Work required:
Which lines run from the start of the material below through the line containing "(478, 163) = (513, 269): turquoise"? Retype them exactly, pictures excluded.
▼
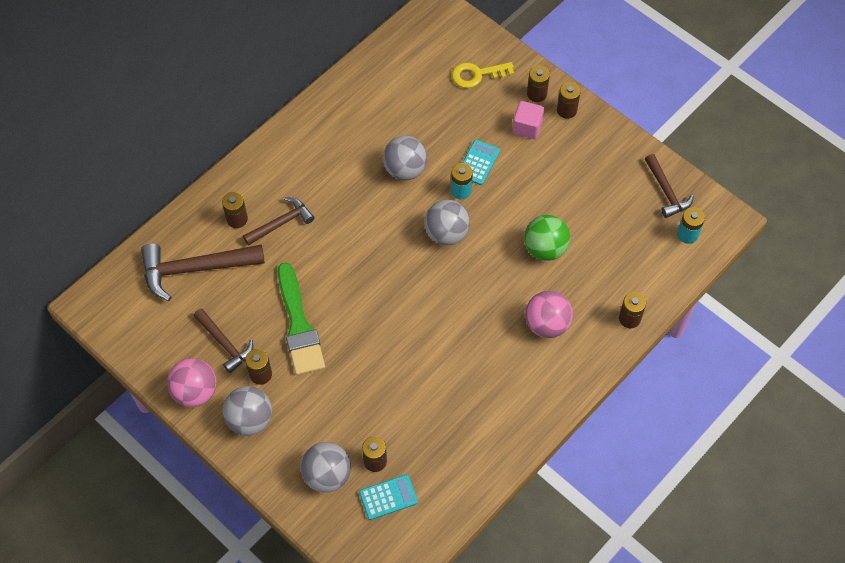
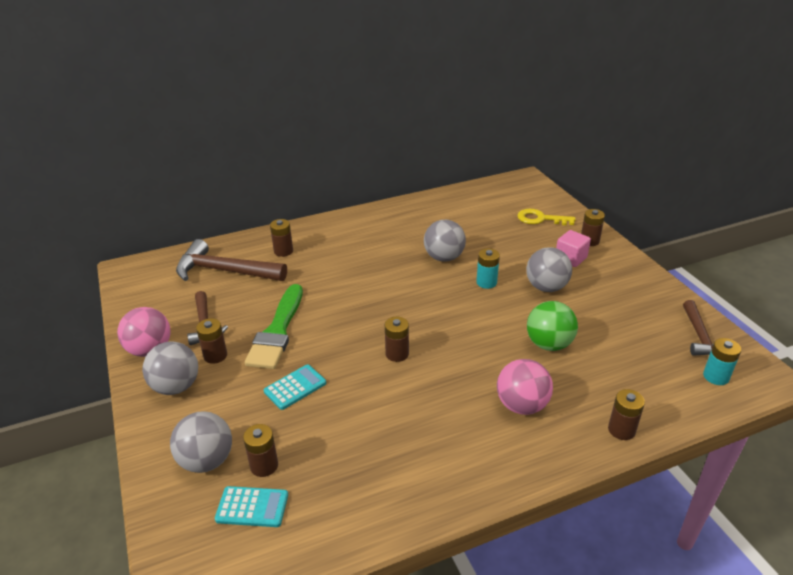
camera: 25 degrees right, 25 degrees down
(281, 223) = (316, 262): brown hammer -> none
(446, 233) = (456, 307): grey ball -> grey ball (546, 287)
(478, 163) = (513, 269): turquoise calculator -> turquoise calculator (295, 387)
(566, 110) = (614, 257): brown battery -> brown battery (397, 354)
▲
Written response:
camera: 25 degrees right, 25 degrees down
(281, 223) = (316, 262): brown hammer -> none
(446, 233) = (456, 307): grey ball -> grey ball (546, 287)
(478, 163) = (513, 269): turquoise calculator -> turquoise calculator (295, 387)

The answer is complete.